(Source data)

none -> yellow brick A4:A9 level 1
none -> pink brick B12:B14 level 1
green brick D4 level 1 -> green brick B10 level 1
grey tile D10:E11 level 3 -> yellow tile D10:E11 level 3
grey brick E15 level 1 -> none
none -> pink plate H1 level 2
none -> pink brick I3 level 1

(End Source data)

• Task item
Tally the lines of the data that contain the string "pink" and report the total alone.

• Task output
3